■ **Goal**
Reproduce every item below word for word, leaving out the pictures.

— start Records provided —

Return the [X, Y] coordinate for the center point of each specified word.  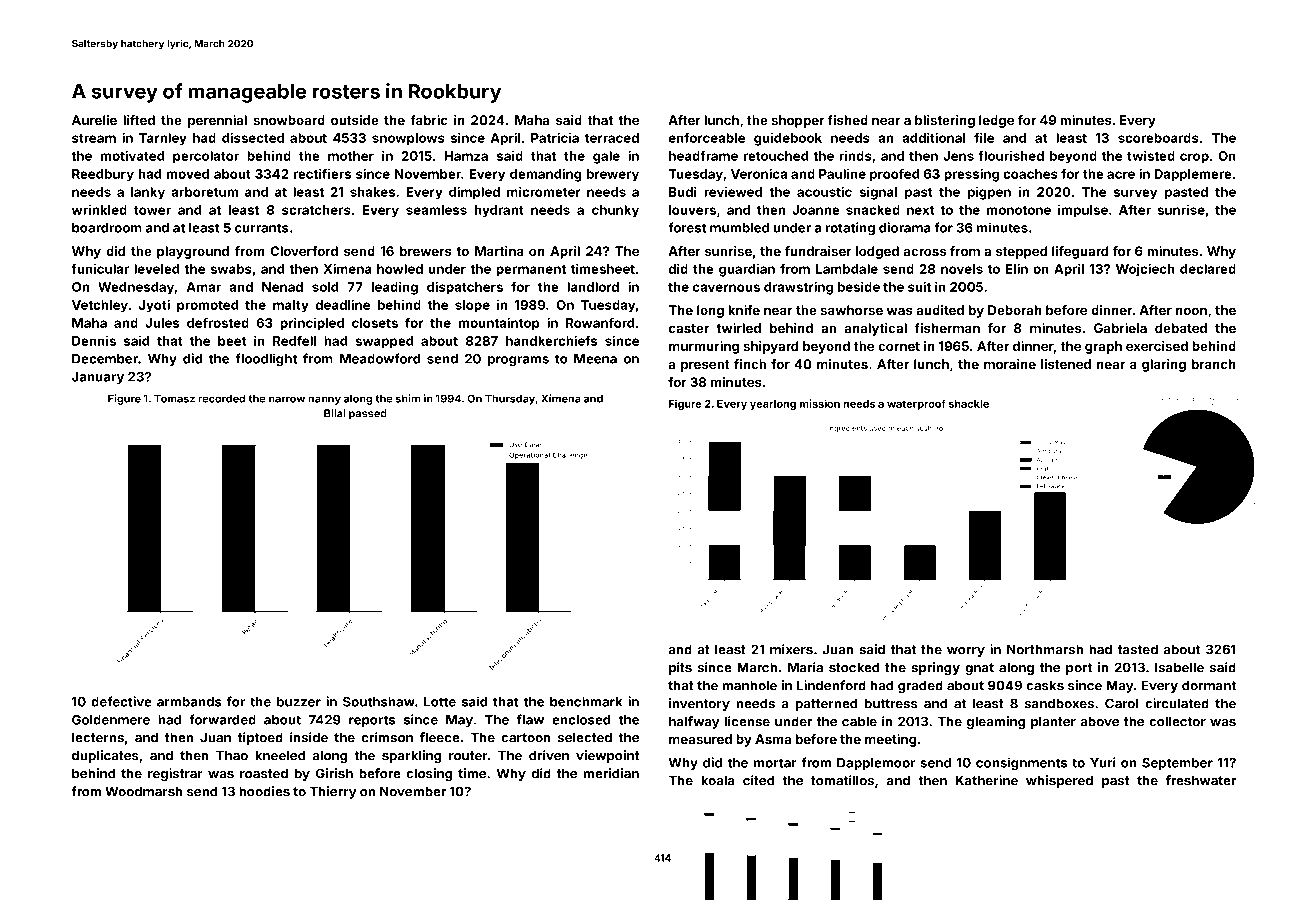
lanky [148, 193]
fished [847, 120]
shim [408, 398]
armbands [189, 702]
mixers [791, 649]
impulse [1083, 211]
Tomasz [174, 398]
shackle [969, 404]
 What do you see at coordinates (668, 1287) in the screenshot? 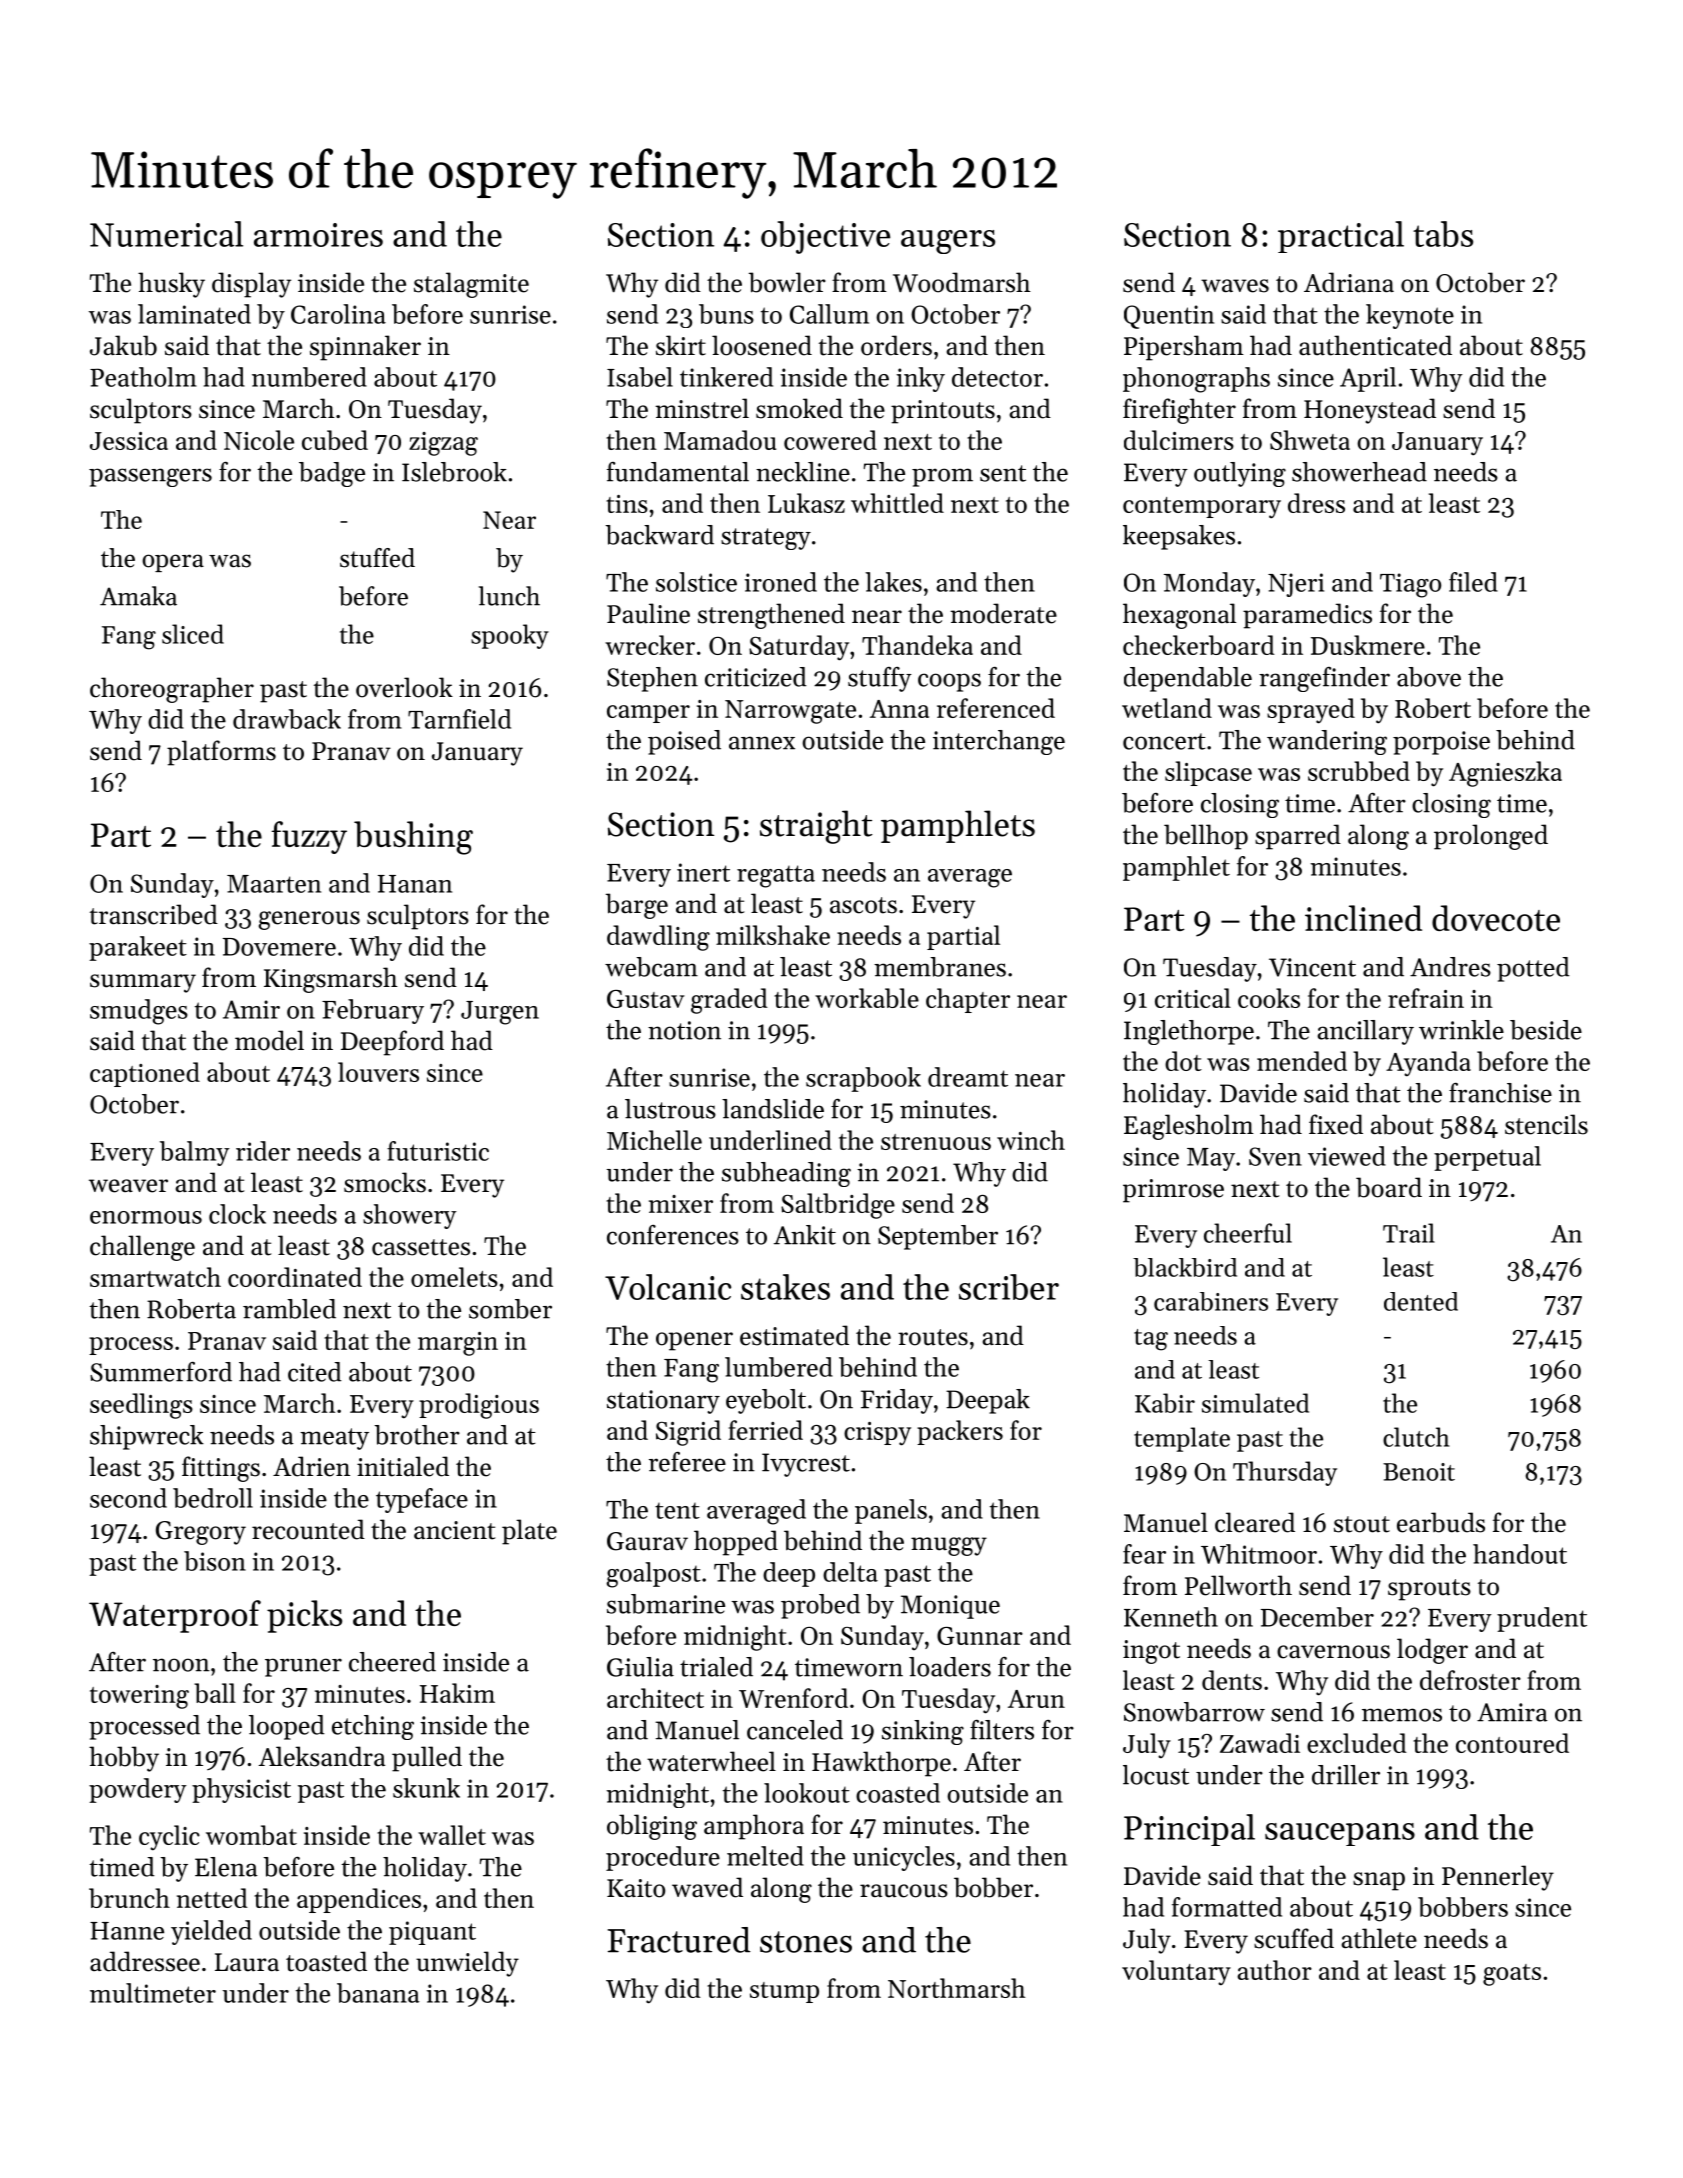
I see `Volcanic` at bounding box center [668, 1287].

— end Records provided —

■ **Answer to this task**
Return the [X, Y] coordinate for the center point of each specified word.  
lanky [148, 193]
fished [847, 120]
shim [408, 398]
armbands [189, 702]
mixers [791, 649]
impulse [1083, 211]
Tomasz [174, 398]
shackle [969, 404]
 What do you see at coordinates (668, 1287) in the screenshot? 
I see `Volcanic` at bounding box center [668, 1287].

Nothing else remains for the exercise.